Task prompt:
Reproduce word for word the lines between those holding "U2 pin CV: N_4 -> N_2" and "R8: 330k (N13, N31) -> 330k (N21, N31)", inclusive, and nothing else from the data below.

Segment Open

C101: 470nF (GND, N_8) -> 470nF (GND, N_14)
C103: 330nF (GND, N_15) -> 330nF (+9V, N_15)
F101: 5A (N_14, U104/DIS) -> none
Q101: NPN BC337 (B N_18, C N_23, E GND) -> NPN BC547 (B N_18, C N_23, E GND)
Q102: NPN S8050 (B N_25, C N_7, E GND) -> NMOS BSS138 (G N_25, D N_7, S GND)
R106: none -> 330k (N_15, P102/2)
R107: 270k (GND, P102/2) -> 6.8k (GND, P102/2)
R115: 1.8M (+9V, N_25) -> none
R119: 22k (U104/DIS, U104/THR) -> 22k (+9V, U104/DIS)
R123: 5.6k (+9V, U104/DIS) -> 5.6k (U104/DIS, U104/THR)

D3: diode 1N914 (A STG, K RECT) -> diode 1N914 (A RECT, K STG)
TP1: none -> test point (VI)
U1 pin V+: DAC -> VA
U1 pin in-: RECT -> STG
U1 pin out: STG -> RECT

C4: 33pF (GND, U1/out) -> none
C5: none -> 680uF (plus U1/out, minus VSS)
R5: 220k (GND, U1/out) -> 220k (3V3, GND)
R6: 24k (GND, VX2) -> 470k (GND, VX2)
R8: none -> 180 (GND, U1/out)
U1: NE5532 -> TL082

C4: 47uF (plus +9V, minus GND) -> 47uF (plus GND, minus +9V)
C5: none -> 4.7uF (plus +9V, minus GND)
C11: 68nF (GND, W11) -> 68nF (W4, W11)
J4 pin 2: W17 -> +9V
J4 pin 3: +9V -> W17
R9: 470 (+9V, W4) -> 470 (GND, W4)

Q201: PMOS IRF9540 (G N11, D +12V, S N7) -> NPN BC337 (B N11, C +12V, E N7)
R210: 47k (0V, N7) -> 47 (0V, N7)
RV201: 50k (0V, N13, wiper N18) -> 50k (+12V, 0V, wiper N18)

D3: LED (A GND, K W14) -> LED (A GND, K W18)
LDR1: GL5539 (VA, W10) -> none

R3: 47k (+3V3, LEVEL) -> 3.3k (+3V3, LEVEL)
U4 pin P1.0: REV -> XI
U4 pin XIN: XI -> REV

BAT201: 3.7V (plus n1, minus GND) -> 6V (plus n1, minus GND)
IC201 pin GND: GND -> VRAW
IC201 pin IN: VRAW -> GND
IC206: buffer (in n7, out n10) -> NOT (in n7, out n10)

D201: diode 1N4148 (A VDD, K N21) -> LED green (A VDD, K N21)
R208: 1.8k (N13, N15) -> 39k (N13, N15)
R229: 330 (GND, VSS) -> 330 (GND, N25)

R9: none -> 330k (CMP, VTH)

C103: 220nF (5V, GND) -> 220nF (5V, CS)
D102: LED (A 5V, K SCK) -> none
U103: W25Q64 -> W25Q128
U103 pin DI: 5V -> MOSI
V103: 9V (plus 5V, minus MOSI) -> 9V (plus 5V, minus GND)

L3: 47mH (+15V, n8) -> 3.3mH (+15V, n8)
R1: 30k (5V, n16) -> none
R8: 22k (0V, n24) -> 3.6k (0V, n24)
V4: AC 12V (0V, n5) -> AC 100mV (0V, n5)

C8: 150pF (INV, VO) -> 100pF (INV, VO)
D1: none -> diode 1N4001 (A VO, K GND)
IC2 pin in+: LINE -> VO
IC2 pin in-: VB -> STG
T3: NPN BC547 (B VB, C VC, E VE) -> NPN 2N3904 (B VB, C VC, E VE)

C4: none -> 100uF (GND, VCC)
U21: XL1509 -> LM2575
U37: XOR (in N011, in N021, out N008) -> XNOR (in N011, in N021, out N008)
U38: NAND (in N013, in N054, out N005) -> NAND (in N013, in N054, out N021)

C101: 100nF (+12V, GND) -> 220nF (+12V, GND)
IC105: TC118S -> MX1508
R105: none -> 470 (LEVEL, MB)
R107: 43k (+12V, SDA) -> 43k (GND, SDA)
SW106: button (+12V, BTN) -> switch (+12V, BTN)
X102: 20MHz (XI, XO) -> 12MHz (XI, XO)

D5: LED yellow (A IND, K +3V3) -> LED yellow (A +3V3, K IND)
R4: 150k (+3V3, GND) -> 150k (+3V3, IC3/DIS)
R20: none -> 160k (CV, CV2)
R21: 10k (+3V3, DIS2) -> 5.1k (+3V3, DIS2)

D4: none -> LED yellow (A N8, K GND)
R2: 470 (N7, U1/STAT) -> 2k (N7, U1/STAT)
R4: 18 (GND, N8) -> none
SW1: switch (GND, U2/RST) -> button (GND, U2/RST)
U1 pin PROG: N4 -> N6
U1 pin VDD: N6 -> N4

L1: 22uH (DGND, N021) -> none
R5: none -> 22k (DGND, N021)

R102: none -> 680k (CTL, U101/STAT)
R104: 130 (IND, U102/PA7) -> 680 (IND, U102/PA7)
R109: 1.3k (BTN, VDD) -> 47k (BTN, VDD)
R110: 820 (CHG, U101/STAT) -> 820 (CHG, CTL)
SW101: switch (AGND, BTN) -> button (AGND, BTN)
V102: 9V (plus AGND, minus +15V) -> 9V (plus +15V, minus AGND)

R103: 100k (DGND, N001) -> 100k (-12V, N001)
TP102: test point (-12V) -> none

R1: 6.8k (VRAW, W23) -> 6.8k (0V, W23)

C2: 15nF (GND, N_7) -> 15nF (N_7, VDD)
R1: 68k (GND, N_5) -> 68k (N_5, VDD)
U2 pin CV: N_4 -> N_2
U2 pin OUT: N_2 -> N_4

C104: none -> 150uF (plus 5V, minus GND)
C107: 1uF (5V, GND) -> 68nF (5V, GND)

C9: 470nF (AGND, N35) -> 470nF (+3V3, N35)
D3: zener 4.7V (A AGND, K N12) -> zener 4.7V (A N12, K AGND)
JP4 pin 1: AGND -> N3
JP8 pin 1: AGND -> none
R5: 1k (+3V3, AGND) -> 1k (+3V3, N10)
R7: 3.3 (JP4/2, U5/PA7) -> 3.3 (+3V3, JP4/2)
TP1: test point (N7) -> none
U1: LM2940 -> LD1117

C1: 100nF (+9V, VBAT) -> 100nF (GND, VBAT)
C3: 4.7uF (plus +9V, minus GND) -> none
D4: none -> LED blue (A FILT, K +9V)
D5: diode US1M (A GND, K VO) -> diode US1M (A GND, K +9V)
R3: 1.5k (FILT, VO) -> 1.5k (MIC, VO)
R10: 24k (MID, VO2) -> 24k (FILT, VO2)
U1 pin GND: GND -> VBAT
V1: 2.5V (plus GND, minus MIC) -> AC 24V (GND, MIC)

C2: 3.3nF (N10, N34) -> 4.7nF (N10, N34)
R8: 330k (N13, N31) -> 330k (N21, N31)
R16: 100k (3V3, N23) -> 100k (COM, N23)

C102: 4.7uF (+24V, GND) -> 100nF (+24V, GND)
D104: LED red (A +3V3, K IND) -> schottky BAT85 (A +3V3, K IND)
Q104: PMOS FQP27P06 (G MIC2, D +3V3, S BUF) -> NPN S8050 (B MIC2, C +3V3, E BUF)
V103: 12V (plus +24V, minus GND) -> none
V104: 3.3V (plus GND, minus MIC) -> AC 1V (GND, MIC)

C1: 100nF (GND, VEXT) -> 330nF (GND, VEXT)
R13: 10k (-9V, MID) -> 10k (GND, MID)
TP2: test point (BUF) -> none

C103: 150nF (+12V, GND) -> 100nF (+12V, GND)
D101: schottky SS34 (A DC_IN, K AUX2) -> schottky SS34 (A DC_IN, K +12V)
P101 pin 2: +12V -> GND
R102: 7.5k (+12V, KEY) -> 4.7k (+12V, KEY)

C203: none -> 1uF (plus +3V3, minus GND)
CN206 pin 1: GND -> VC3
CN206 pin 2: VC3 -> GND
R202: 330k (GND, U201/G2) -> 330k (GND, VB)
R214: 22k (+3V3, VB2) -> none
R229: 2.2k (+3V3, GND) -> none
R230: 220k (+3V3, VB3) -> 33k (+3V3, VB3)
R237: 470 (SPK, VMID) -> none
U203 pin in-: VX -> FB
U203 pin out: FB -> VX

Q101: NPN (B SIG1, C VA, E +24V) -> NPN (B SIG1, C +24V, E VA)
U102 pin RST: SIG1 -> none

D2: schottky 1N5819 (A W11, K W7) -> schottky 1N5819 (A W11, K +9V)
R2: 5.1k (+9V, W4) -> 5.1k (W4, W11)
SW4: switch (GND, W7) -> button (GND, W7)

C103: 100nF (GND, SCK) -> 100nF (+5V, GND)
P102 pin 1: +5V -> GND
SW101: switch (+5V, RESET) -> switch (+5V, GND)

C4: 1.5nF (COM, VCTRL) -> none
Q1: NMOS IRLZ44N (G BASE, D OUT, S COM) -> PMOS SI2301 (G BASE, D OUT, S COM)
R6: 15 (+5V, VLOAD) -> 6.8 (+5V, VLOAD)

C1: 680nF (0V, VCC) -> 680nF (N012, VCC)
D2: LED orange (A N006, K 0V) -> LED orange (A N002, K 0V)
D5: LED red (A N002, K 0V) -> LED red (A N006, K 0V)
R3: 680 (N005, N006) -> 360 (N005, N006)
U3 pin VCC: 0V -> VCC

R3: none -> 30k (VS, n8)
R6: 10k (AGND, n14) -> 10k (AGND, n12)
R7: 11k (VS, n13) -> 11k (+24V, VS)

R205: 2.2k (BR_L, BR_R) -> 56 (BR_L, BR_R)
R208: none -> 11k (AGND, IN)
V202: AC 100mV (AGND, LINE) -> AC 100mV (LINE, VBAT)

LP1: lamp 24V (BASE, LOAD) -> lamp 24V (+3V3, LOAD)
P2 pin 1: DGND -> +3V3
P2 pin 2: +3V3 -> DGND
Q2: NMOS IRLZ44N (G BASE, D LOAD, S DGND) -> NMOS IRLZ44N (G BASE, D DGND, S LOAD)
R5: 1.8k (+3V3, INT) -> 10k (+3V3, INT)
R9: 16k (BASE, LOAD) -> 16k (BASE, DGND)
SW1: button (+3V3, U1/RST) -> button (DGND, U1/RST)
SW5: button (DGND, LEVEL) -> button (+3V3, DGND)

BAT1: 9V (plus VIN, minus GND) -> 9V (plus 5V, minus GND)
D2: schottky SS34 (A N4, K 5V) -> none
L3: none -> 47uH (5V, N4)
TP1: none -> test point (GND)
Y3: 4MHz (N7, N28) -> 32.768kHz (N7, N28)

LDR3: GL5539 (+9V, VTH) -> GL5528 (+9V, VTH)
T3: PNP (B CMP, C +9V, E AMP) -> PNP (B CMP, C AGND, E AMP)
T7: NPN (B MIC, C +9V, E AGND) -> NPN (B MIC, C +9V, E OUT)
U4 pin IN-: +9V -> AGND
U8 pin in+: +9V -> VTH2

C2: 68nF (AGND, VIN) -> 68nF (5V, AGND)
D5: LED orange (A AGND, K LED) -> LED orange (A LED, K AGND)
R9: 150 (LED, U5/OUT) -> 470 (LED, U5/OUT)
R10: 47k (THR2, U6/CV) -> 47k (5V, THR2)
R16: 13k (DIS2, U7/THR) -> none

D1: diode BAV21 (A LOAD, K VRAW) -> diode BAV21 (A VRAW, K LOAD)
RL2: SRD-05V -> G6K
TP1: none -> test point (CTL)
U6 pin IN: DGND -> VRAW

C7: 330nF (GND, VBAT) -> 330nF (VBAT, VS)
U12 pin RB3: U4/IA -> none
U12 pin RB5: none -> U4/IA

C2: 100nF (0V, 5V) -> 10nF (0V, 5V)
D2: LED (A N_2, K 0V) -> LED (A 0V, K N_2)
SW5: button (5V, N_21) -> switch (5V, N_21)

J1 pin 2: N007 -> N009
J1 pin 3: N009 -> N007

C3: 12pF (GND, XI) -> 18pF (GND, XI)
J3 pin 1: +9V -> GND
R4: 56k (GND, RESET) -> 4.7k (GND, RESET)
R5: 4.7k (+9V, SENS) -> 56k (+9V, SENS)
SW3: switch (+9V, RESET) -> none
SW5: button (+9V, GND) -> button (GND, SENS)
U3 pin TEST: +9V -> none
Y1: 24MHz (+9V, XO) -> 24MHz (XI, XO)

Segment Closed

Final answer:
U2 pin CV: N_4 -> N_2
U2 pin OUT: N_2 -> N_4

C104: none -> 150uF (plus 5V, minus GND)
C107: 1uF (5V, GND) -> 68nF (5V, GND)

C9: 470nF (AGND, N35) -> 470nF (+3V3, N35)
D3: zener 4.7V (A AGND, K N12) -> zener 4.7V (A N12, K AGND)
JP4 pin 1: AGND -> N3
JP8 pin 1: AGND -> none
R5: 1k (+3V3, AGND) -> 1k (+3V3, N10)
R7: 3.3 (JP4/2, U5/PA7) -> 3.3 (+3V3, JP4/2)
TP1: test point (N7) -> none
U1: LM2940 -> LD1117

C1: 100nF (+9V, VBAT) -> 100nF (GND, VBAT)
C3: 4.7uF (plus +9V, minus GND) -> none
D4: none -> LED blue (A FILT, K +9V)
D5: diode US1M (A GND, K VO) -> diode US1M (A GND, K +9V)
R3: 1.5k (FILT, VO) -> 1.5k (MIC, VO)
R10: 24k (MID, VO2) -> 24k (FILT, VO2)
U1 pin GND: GND -> VBAT
V1: 2.5V (plus GND, minus MIC) -> AC 24V (GND, MIC)

C2: 3.3nF (N10, N34) -> 4.7nF (N10, N34)
R8: 330k (N13, N31) -> 330k (N21, N31)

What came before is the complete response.